— TASK TO COMPLETE —
When you print the material, keep every line identical to the original.

— TASK DATA —
_ _ _ _
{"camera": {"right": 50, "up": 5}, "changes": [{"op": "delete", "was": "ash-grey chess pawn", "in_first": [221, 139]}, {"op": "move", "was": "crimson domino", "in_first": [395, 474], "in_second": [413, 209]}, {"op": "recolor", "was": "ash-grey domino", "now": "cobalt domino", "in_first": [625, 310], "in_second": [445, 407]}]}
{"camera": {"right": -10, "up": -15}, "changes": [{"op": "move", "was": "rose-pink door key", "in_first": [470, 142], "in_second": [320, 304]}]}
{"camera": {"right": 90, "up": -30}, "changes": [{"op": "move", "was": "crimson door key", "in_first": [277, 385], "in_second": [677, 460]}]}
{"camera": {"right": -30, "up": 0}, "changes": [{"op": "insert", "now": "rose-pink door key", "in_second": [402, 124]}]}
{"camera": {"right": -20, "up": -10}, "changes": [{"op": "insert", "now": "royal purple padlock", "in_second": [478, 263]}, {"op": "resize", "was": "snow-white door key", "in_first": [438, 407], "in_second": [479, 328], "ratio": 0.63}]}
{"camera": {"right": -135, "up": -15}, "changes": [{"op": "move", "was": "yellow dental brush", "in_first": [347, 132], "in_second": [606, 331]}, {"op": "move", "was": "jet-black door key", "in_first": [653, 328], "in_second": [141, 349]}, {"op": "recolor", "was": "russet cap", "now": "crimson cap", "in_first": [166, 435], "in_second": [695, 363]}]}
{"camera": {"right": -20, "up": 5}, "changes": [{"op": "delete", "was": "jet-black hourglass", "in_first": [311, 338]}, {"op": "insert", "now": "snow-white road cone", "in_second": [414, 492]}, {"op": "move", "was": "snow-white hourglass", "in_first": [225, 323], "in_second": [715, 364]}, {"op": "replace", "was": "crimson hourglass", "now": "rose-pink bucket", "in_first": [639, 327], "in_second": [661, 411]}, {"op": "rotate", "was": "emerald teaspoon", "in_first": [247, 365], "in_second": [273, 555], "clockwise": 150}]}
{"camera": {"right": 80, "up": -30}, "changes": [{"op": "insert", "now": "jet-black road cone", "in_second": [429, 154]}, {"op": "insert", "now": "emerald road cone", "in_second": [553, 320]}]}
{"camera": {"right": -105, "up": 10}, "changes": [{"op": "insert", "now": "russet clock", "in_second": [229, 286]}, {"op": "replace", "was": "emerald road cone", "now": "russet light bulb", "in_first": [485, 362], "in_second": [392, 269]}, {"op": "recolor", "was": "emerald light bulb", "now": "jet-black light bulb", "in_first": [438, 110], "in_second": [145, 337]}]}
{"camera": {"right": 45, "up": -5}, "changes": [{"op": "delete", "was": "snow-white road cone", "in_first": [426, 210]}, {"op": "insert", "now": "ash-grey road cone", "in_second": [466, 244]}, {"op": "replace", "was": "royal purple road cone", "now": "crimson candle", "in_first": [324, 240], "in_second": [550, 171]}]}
_ _ _ _
— TASK ANSWER —
{"camera": {"right": 50, "up": 5}, "changes": [{"op": "delete", "was": "ash-grey chess pawn", "in_first": [221, 139]}, {"op": "move", "was": "crimson domino", "in_first": [395, 474], "in_second": [413, 209]}, {"op": "recolor", "was": "ash-grey domino", "now": "cobalt domino", "in_first": [625, 310], "in_second": [445, 407]}]}
{"camera": {"right": -10, "up": -15}, "changes": [{"op": "move", "was": "rose-pink door key", "in_first": [470, 142], "in_second": [320, 304]}]}
{"camera": {"right": 90, "up": -30}, "changes": [{"op": "move", "was": "crimson door key", "in_first": [277, 385], "in_second": [677, 460]}]}
{"camera": {"right": -30, "up": 0}, "changes": [{"op": "insert", "now": "rose-pink door key", "in_second": [402, 124]}]}
{"camera": {"right": -20, "up": -10}, "changes": [{"op": "insert", "now": "royal purple padlock", "in_second": [478, 263]}, {"op": "resize", "was": "snow-white door key", "in_first": [438, 407], "in_second": [479, 328], "ratio": 0.63}]}
{"camera": {"right": -135, "up": -15}, "changes": [{"op": "move", "was": "yellow dental brush", "in_first": [347, 132], "in_second": [606, 331]}, {"op": "move", "was": "jet-black door key", "in_first": [653, 328], "in_second": [141, 349]}, {"op": "recolor", "was": "russet cap", "now": "crimson cap", "in_first": [166, 435], "in_second": [695, 363]}]}
{"camera": {"right": -20, "up": 5}, "changes": [{"op": "delete", "was": "jet-black hourglass", "in_first": [311, 338]}, {"op": "insert", "now": "snow-white road cone", "in_second": [414, 492]}, {"op": "move", "was": "snow-white hourglass", "in_first": [225, 323], "in_second": [715, 364]}, {"op": "replace", "was": "crimson hourglass", "now": "rose-pink bucket", "in_first": [639, 327], "in_second": [661, 411]}, {"op": "rotate", "was": "emerald teaspoon", "in_first": [247, 365], "in_second": [273, 555], "clockwise": 150}]}
{"camera": {"right": 80, "up": -30}, "changes": [{"op": "insert", "now": "jet-black road cone", "in_second": [429, 154]}, {"op": "insert", "now": "emerald road cone", "in_second": [553, 320]}]}
{"camera": {"right": -105, "up": 10}, "changes": [{"op": "insert", "now": "russet clock", "in_second": [229, 286]}, {"op": "replace", "was": "emerald road cone", "now": "russet light bulb", "in_first": [485, 362], "in_second": [392, 269]}, {"op": "recolor", "was": "emerald light bulb", "now": "jet-black light bulb", "in_first": [438, 110], "in_second": [145, 337]}]}
{"camera": {"right": 45, "up": -5}, "changes": [{"op": "delete", "was": "snow-white road cone", "in_first": [426, 210]}, {"op": "insert", "now": "ash-grey road cone", "in_second": [466, 244]}, {"op": "replace", "was": "royal purple road cone", "now": "crimson candle", "in_first": [324, 240], "in_second": [550, 171]}]}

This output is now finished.